BEGIN Listed entries
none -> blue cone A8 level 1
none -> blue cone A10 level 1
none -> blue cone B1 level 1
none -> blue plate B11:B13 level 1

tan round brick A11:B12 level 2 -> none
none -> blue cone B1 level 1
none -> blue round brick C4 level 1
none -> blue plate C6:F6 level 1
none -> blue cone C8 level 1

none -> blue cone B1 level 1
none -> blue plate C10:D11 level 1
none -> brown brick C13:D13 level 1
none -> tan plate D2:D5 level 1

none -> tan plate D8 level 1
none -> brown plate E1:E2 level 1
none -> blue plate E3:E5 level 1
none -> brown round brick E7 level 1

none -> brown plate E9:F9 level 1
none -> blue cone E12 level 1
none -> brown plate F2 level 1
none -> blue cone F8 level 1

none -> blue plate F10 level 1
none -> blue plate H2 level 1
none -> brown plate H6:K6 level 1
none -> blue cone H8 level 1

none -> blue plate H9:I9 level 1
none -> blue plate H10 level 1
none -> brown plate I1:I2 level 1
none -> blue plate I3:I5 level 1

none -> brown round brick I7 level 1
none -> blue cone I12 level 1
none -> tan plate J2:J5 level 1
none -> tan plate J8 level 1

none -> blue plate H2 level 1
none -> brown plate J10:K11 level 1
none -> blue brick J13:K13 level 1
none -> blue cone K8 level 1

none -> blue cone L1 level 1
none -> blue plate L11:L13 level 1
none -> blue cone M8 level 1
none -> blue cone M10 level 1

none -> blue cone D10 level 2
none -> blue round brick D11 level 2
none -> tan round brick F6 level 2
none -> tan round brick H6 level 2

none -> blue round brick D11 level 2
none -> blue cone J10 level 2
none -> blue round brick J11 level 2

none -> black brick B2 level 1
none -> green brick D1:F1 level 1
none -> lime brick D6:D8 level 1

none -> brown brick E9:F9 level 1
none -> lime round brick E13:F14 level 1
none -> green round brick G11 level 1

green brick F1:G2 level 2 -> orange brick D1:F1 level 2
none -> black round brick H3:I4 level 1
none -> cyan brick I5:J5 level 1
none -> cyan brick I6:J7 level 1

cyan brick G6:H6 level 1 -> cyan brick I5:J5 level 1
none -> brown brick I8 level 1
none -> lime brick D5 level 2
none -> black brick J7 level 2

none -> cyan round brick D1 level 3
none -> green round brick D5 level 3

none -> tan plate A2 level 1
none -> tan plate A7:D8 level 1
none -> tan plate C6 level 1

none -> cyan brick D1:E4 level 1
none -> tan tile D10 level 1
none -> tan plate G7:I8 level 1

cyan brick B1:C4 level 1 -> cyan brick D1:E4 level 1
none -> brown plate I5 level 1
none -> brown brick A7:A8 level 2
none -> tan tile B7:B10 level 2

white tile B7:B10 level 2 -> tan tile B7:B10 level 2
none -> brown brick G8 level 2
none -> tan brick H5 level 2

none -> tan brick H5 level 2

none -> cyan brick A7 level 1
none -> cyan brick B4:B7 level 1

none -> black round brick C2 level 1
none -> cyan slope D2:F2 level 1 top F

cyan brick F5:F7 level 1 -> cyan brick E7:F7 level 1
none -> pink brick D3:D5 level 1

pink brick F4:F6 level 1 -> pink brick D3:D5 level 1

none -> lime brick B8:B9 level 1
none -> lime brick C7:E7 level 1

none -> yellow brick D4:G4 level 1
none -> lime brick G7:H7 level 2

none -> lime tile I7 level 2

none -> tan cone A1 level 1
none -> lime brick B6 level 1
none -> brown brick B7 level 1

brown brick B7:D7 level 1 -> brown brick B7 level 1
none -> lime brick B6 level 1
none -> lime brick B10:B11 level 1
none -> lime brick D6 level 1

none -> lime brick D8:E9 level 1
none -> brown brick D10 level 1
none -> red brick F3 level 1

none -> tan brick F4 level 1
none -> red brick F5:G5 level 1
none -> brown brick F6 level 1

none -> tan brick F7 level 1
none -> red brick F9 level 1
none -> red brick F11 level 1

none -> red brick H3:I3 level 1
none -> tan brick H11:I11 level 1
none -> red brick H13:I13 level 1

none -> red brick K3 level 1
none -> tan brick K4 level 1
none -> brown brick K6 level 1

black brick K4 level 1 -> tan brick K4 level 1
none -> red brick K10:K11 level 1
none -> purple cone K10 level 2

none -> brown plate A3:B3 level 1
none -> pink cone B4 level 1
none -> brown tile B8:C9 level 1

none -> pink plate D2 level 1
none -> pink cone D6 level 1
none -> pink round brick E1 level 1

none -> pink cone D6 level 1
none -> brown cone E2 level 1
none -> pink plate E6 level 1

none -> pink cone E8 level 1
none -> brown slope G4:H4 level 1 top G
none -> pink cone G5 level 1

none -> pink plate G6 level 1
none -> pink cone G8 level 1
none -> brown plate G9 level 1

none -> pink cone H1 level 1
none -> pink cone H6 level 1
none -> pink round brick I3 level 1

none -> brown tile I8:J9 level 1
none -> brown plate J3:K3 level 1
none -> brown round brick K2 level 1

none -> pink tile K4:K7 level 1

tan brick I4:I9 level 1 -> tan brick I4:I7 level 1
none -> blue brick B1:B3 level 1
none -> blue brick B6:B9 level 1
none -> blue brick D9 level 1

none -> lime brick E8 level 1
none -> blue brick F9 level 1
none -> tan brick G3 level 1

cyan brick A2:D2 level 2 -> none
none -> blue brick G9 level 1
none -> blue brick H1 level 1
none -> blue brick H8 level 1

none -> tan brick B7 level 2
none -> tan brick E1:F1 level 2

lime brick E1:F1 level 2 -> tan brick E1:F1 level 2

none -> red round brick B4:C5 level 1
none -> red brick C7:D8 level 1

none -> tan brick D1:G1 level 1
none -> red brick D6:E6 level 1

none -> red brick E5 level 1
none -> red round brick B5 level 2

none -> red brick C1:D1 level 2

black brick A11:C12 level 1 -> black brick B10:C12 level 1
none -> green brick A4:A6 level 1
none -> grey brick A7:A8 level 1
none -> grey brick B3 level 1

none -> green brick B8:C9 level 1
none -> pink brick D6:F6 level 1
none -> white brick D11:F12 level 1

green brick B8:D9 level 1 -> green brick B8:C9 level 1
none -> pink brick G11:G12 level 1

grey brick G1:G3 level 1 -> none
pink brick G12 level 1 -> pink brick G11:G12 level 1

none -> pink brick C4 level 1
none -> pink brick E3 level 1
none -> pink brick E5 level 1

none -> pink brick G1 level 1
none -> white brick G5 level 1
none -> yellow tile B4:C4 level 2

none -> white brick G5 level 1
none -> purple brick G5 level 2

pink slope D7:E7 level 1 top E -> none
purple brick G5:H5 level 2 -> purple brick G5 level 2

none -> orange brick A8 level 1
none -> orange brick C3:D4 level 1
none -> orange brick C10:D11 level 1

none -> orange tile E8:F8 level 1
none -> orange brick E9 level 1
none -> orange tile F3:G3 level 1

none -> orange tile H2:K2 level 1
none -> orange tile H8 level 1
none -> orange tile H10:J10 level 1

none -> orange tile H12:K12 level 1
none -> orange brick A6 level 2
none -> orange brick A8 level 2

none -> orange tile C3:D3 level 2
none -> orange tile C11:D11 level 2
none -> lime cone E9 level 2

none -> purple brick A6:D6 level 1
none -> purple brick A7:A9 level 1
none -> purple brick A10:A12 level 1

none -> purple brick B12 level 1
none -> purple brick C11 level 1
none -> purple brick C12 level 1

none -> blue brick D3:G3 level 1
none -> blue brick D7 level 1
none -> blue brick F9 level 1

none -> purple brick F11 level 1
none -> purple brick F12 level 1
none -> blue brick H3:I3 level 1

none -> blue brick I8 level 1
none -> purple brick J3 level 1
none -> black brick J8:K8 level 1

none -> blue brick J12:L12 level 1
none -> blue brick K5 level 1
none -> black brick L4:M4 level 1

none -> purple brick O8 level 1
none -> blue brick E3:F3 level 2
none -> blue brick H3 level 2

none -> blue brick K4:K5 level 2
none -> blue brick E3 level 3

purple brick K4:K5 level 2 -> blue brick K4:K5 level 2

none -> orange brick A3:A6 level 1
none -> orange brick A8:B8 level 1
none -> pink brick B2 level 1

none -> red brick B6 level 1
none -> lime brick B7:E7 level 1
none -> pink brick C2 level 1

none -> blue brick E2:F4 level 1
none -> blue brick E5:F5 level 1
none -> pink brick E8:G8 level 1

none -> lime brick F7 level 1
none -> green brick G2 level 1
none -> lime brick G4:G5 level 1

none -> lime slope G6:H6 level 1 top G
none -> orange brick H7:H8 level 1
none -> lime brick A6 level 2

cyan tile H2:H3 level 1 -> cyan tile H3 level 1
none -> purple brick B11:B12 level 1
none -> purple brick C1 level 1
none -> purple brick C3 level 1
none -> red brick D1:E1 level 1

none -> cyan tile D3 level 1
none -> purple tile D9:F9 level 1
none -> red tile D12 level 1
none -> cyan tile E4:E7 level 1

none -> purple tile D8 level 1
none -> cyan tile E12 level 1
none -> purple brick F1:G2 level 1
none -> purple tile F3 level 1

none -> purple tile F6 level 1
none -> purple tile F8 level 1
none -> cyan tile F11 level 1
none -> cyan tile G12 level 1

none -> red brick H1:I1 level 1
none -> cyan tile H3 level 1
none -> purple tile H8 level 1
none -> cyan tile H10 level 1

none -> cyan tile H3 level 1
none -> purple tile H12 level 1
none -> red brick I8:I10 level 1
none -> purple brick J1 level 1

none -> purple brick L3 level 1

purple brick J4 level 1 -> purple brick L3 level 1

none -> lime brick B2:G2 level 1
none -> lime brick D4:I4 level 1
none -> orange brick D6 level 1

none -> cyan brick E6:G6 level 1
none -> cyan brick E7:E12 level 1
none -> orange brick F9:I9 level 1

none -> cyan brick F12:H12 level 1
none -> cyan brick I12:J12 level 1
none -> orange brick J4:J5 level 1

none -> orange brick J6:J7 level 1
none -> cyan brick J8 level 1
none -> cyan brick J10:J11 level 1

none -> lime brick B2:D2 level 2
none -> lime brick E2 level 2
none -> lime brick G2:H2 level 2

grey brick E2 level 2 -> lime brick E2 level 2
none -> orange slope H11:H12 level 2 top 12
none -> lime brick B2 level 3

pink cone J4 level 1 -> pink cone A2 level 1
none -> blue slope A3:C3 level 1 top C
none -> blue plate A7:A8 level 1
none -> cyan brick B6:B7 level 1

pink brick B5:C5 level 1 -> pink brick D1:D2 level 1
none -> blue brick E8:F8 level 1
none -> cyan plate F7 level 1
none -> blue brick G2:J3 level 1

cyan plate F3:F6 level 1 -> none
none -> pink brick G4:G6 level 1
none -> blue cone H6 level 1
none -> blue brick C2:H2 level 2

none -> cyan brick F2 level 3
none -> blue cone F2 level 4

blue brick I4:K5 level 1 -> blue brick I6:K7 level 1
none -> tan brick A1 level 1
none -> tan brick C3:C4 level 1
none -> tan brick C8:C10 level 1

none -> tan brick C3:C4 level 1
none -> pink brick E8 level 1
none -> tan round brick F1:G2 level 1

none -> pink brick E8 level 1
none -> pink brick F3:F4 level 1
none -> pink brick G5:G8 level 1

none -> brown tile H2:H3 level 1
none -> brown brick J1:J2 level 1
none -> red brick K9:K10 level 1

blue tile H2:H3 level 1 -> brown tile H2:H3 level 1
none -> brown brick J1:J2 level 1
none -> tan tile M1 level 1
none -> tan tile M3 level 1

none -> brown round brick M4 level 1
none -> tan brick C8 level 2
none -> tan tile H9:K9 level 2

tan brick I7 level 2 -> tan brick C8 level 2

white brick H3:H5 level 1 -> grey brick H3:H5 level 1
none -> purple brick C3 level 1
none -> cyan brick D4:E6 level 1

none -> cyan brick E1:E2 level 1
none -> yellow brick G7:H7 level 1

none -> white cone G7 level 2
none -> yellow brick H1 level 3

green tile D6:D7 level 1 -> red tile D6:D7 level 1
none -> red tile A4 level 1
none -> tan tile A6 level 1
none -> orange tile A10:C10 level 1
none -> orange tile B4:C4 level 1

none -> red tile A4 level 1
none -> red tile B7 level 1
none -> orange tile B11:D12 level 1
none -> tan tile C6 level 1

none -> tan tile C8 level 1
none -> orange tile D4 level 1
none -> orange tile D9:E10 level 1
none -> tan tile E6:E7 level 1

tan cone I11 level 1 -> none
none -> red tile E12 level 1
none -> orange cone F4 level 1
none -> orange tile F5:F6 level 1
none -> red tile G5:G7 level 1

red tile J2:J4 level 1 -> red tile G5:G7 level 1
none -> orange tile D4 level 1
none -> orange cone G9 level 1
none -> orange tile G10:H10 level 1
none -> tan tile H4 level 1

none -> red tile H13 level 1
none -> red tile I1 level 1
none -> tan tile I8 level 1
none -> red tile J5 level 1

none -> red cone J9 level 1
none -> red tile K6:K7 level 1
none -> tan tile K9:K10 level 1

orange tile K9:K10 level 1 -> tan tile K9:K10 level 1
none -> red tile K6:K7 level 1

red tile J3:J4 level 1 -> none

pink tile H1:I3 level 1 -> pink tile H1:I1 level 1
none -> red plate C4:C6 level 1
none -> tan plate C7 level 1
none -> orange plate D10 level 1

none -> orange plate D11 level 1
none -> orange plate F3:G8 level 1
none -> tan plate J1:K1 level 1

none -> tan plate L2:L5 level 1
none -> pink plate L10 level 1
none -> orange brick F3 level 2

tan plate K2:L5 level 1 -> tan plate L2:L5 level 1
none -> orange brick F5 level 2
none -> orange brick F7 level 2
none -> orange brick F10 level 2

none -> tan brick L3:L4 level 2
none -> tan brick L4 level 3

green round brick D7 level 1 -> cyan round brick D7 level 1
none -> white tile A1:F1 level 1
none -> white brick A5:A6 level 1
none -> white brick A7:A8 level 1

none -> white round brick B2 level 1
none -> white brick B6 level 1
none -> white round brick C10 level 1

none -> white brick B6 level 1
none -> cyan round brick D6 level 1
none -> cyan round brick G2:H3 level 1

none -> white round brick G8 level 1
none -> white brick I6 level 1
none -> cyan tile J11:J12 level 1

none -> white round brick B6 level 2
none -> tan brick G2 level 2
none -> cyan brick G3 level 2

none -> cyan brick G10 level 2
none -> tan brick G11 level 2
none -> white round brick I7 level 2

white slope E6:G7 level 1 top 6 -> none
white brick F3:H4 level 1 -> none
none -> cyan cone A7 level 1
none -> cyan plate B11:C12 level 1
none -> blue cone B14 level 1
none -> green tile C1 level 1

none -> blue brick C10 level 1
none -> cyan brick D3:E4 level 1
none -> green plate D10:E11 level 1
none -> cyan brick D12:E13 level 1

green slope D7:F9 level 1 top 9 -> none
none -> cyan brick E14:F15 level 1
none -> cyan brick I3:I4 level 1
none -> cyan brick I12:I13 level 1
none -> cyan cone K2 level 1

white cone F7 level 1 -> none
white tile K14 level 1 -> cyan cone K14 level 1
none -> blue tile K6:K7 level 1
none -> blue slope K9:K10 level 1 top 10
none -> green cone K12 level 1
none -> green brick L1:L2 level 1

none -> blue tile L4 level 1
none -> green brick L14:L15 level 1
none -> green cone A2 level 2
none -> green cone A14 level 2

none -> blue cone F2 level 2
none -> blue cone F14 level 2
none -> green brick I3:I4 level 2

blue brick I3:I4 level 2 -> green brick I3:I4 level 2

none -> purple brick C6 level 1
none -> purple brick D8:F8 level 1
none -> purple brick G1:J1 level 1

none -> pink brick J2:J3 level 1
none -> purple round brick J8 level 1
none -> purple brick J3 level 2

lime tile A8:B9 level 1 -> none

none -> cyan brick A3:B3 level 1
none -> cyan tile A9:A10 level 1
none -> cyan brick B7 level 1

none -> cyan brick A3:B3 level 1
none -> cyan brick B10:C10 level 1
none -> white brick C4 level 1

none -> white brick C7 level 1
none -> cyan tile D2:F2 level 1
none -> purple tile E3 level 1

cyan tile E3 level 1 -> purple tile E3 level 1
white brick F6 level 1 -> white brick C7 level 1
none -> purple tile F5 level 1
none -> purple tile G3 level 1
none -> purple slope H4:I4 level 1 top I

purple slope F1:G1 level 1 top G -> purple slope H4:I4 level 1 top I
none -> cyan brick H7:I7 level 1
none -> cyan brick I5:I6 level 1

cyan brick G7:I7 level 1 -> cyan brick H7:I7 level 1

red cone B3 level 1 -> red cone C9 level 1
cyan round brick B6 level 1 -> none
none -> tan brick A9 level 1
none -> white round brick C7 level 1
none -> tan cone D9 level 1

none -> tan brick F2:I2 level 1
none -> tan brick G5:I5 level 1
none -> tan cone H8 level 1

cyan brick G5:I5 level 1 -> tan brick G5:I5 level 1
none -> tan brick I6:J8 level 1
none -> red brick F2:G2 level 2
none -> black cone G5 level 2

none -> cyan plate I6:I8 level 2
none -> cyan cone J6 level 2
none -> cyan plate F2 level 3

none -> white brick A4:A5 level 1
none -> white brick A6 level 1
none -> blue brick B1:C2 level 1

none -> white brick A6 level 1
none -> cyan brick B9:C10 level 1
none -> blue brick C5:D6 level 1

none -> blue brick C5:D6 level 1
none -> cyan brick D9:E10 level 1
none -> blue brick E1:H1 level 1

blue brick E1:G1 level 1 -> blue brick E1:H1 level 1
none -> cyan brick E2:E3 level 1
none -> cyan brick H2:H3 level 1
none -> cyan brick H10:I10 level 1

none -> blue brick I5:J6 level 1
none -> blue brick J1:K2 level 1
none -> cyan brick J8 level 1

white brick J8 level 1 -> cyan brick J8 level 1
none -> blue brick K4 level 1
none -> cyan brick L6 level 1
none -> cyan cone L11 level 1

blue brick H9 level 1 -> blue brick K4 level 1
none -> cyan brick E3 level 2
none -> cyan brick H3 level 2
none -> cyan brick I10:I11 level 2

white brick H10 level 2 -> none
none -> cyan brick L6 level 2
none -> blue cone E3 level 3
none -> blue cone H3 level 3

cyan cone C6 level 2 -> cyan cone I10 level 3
END Listed entries
**What needs to be done:**
Could you reproduce, exactly, every line above from the line with "none -> green round brick G11 level 1" to the line with "none -> red brick H13:I13 level 1", and no other line? Both ends count.

**Output below:**
none -> green round brick G11 level 1

green brick F1:G2 level 2 -> orange brick D1:F1 level 2
none -> black round brick H3:I4 level 1
none -> cyan brick I5:J5 level 1
none -> cyan brick I6:J7 level 1

cyan brick G6:H6 level 1 -> cyan brick I5:J5 level 1
none -> brown brick I8 level 1
none -> lime brick D5 level 2
none -> black brick J7 level 2

none -> cyan round brick D1 level 3
none -> green round brick D5 level 3

none -> tan plate A2 level 1
none -> tan plate A7:D8 level 1
none -> tan plate C6 level 1

none -> cyan brick D1:E4 level 1
none -> tan tile D10 level 1
none -> tan plate G7:I8 level 1

cyan brick B1:C4 level 1 -> cyan brick D1:E4 level 1
none -> brown plate I5 level 1
none -> brown brick A7:A8 level 2
none -> tan tile B7:B10 level 2

white tile B7:B10 level 2 -> tan tile B7:B10 level 2
none -> brown brick G8 level 2
none -> tan brick H5 level 2

none -> tan brick H5 level 2

none -> cyan brick A7 level 1
none -> cyan brick B4:B7 level 1

none -> black round brick C2 level 1
none -> cyan slope D2:F2 level 1 top F

cyan brick F5:F7 level 1 -> cyan brick E7:F7 level 1
none -> pink brick D3:D5 level 1

pink brick F4:F6 level 1 -> pink brick D3:D5 level 1

none -> lime brick B8:B9 level 1
none -> lime brick C7:E7 level 1

none -> yellow brick D4:G4 level 1
none -> lime brick G7:H7 level 2

none -> lime tile I7 level 2

none -> tan cone A1 level 1
none -> lime brick B6 level 1
none -> brown brick B7 level 1

brown brick B7:D7 level 1 -> brown brick B7 level 1
none -> lime brick B6 level 1
none -> lime brick B10:B11 level 1
none -> lime brick D6 level 1

none -> lime brick D8:E9 level 1
none -> brown brick D10 level 1
none -> red brick F3 level 1

none -> tan brick F4 level 1
none -> red brick F5:G5 level 1
none -> brown brick F6 level 1

none -> tan brick F7 level 1
none -> red brick F9 level 1
none -> red brick F11 level 1

none -> red brick H3:I3 level 1
none -> tan brick H11:I11 level 1
none -> red brick H13:I13 level 1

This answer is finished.